__EXERCISE BRIEF__: The response should consist only of the lines from the one with "blue circle: (14, 63) -> (47, 72), moved" to the end of the data below, copied exactly and without pictures.

Before and after coordinates:
Segment Open
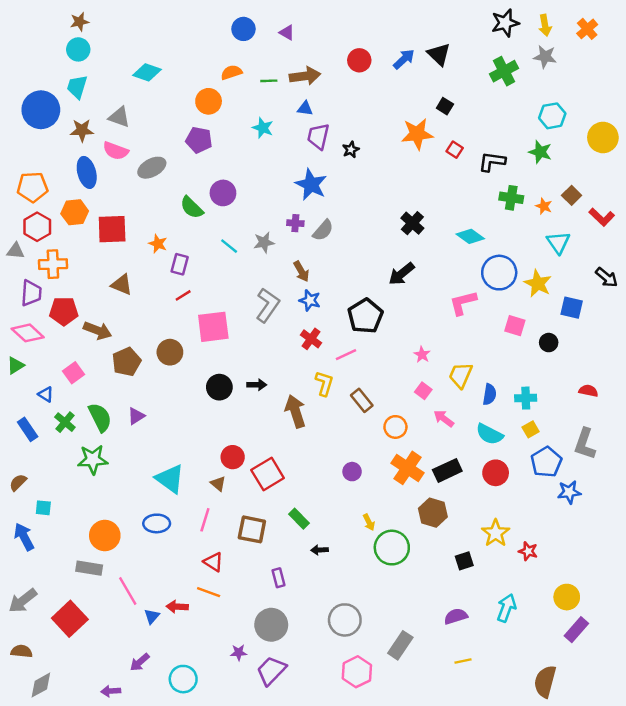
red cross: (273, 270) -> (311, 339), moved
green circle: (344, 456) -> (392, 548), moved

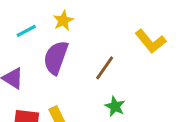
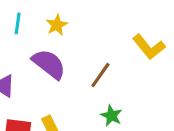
cyan line: (26, 31) -> (18, 23), moved, turned -54
purple semicircle: (56, 58) -> (49, 64), turned 108

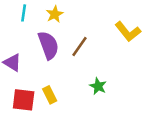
purple semicircle: (49, 64) -> (48, 45), turned 32
brown line: (100, 75) -> (79, 46), moved

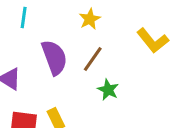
yellow star: (55, 14) -> (90, 19), moved
green star: (98, 86) -> (108, 90), moved

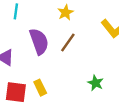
green star: (108, 90) -> (96, 83), moved

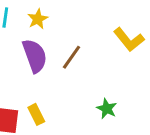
yellow star: (66, 13) -> (38, 19), moved

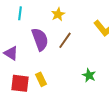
yellow star: (38, 19) -> (58, 14), moved

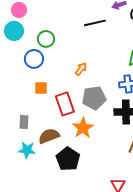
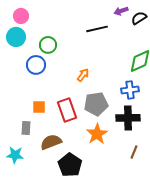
orange square: (41, 88) -> (39, 107), moved
orange star: (83, 128) -> (97, 134), moved
cyan star: (27, 150) -> (15, 155), moved

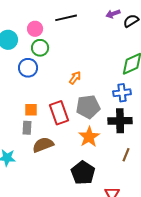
pink circle: (21, 16) -> (35, 29), moved
black line: (97, 29) -> (66, 18), moved
gray rectangle: (26, 128) -> (27, 128), moved
black pentagon: (70, 165) -> (83, 173), moved

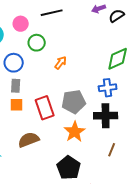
green circle: (40, 48) -> (37, 43), moved
orange arrow: (75, 78) -> (61, 63), moved
gray rectangle: (27, 128) -> (16, 86), moved

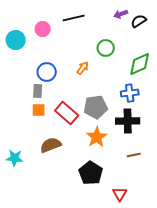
green circle: (37, 43) -> (106, 48), moved
blue circle: (14, 63) -> (47, 72), moved
red rectangle: (45, 108) -> (67, 113), turned -30
brown line: (112, 150) -> (134, 155), turned 56

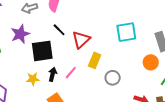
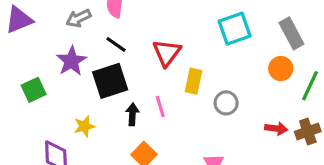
black line: (59, 30) -> (116, 44), moved
pink line: (71, 73) -> (160, 106), turned -48
yellow star: (33, 79) -> (84, 126), moved

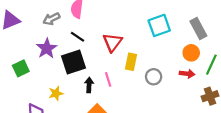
red arrow: (276, 129) -> (187, 74), moved

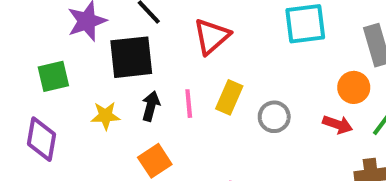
yellow rectangle: (131, 62) -> (229, 97), moved
green square: (21, 68) -> (53, 76), moved
yellow star: (56, 93) -> (106, 116), moved

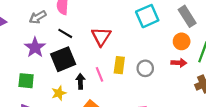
green square: (53, 76) -> (26, 81), turned 35

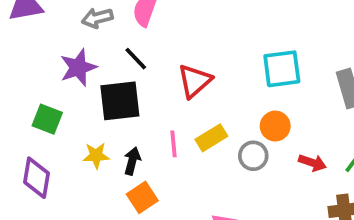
orange circle: (182, 41) -> (275, 126), moved
yellow rectangle: (119, 65) -> (211, 138), turned 35
black arrow: (80, 81) -> (132, 161), moved

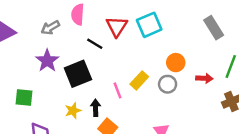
black line: (136, 59) -> (95, 44), moved
cyan square: (282, 69) -> (149, 25), moved
red triangle: (195, 81) -> (117, 26), moved
green square: (47, 119) -> (24, 97), moved

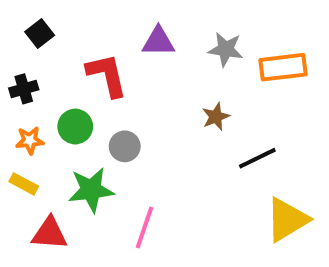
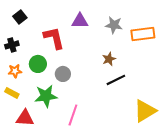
black line: (257, 158) -> (116, 80), moved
Segment Closed
__ANSWER__:
blue circle: (14, 63) -> (47, 72), moved
red rectangle: (45, 108) -> (67, 113), turned -30
brown line: (112, 150) -> (134, 155), turned 56

black line: (59, 30) -> (116, 44), moved
pink line: (71, 73) -> (160, 106), turned -48
yellow star: (33, 79) -> (84, 126), moved

red arrow: (276, 129) -> (187, 74), moved

yellow rectangle: (131, 62) -> (229, 97), moved
green square: (21, 68) -> (53, 76), moved
yellow star: (56, 93) -> (106, 116), moved

green square: (53, 76) -> (26, 81), turned 35

orange circle: (182, 41) -> (275, 126), moved
yellow rectangle: (119, 65) -> (211, 138), turned 35
black arrow: (80, 81) -> (132, 161), moved

black line: (136, 59) -> (95, 44), moved
cyan square: (282, 69) -> (149, 25), moved
red triangle: (195, 81) -> (117, 26), moved
green square: (47, 119) -> (24, 97), moved

black line: (257, 158) -> (116, 80), moved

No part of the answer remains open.